# About this exercise:
Show every line of the material that follows in which the word "duck" occurs.

# Records shown:
-- Opening Marker --

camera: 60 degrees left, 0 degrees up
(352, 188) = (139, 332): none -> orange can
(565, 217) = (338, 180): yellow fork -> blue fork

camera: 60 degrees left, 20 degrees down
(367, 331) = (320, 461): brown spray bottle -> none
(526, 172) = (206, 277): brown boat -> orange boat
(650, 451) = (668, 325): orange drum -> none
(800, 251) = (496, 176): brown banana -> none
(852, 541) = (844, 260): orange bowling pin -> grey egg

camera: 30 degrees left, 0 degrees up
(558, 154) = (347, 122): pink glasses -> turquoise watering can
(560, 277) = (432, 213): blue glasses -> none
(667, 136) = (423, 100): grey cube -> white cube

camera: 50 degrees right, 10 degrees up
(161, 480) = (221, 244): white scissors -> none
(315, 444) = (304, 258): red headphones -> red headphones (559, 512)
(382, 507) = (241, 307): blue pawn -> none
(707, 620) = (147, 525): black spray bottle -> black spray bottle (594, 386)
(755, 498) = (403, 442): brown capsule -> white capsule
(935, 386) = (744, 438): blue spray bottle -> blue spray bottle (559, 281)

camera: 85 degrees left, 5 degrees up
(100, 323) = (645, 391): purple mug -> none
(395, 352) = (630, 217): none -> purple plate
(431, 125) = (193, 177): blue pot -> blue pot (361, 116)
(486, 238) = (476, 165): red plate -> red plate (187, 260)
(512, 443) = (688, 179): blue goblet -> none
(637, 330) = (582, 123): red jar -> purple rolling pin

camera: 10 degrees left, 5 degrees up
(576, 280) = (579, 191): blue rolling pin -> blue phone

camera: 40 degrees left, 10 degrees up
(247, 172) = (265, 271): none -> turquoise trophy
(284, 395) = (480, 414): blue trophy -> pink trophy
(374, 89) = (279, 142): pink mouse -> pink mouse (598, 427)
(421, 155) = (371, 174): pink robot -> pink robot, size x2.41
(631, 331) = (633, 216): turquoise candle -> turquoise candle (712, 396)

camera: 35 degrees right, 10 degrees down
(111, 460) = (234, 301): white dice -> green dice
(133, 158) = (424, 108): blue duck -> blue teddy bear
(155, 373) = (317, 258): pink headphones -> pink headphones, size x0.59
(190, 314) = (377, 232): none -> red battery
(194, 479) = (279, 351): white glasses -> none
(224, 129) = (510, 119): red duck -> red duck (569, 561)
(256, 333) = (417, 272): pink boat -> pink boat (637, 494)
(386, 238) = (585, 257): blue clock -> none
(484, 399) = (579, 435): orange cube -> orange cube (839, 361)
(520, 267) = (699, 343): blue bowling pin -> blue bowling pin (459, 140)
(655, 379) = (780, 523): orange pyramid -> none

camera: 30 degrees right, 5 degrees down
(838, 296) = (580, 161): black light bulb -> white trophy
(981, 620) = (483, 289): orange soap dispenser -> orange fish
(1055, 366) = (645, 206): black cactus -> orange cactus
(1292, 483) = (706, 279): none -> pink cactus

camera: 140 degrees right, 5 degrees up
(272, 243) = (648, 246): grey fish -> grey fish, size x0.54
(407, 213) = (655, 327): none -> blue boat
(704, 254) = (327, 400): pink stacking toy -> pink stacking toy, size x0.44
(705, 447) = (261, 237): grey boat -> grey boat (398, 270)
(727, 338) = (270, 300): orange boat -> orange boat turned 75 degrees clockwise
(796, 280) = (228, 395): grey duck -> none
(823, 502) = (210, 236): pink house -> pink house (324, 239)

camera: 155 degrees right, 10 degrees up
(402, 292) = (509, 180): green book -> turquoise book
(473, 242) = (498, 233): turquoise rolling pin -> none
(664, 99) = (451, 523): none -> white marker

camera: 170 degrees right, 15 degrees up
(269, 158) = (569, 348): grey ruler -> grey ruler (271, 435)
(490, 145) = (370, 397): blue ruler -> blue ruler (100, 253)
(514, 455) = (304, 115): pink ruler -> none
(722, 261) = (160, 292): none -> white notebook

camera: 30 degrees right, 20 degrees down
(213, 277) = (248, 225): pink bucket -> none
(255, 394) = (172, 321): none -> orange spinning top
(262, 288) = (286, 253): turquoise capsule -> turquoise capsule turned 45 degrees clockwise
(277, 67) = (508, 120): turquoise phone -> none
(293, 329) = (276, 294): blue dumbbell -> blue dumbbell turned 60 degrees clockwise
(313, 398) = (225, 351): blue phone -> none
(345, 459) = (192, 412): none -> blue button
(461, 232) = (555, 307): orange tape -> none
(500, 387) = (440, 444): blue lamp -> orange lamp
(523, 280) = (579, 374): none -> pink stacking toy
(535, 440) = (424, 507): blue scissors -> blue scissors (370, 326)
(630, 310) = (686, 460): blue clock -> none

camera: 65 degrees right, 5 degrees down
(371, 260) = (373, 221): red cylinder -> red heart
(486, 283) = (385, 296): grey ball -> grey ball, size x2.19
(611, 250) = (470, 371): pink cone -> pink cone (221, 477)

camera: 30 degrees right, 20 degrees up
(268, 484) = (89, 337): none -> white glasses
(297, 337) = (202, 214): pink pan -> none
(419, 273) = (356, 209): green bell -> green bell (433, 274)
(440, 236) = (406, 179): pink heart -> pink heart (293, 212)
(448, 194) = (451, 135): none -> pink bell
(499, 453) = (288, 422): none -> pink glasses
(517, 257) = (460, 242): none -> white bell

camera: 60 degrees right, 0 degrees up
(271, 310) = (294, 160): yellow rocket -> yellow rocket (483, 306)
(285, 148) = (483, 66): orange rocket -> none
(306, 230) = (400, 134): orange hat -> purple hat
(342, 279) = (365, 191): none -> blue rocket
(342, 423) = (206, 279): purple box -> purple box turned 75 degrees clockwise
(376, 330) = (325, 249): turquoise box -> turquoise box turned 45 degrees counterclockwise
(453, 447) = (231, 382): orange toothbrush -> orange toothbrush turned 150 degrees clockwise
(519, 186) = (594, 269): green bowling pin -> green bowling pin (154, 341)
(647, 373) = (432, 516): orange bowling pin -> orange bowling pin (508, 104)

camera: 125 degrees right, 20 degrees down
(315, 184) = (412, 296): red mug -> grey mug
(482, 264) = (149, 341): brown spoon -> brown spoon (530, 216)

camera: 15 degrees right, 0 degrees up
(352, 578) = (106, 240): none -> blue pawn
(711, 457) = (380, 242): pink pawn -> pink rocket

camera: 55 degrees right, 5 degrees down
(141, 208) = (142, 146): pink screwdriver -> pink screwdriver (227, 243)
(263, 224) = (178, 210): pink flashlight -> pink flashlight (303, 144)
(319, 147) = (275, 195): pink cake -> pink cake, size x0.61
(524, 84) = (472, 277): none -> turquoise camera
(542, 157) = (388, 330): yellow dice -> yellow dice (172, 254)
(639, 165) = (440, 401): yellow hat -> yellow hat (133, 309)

-- Closing Marker --

# Solution to the problem:
(133, 158) = (424, 108): blue duck -> blue teddy bear
(224, 129) = (510, 119): red duck -> red duck (569, 561)
(796, 280) = (228, 395): grey duck -> none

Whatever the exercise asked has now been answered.